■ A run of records
+ + + + + + +

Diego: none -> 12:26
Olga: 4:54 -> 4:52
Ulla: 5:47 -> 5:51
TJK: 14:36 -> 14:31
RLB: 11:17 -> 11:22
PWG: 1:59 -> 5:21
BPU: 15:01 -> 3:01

+ + + + + + +

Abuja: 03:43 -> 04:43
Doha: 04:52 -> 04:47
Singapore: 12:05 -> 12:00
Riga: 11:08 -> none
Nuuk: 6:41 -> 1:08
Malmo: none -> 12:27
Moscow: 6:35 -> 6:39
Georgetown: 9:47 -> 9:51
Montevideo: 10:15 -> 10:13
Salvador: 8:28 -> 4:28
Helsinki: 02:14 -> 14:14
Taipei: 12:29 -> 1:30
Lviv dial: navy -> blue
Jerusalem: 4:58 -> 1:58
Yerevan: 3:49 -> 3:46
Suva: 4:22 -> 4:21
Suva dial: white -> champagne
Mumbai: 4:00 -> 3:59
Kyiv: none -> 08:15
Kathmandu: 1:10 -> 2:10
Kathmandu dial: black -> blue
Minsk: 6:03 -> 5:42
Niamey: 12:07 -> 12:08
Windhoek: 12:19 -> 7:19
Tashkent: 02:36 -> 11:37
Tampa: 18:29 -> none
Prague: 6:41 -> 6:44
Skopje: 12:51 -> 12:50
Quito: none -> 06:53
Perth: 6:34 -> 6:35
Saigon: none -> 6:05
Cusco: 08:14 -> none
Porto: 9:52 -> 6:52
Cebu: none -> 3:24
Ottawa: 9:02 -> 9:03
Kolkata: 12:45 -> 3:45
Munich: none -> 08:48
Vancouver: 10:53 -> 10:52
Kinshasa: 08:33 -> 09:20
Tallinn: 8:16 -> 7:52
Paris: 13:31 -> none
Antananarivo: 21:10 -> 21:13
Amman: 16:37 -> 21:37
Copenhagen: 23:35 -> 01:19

+ + + + + + +

■ Requirements
Return the records from the line with "Diego: none -> 12:26" to the line with "BPU: 15:01 -> 3:01", inclusive, reproducing each line verbatim.

■ Written answer
Diego: none -> 12:26
Olga: 4:54 -> 4:52
Ulla: 5:47 -> 5:51
TJK: 14:36 -> 14:31
RLB: 11:17 -> 11:22
PWG: 1:59 -> 5:21
BPU: 15:01 -> 3:01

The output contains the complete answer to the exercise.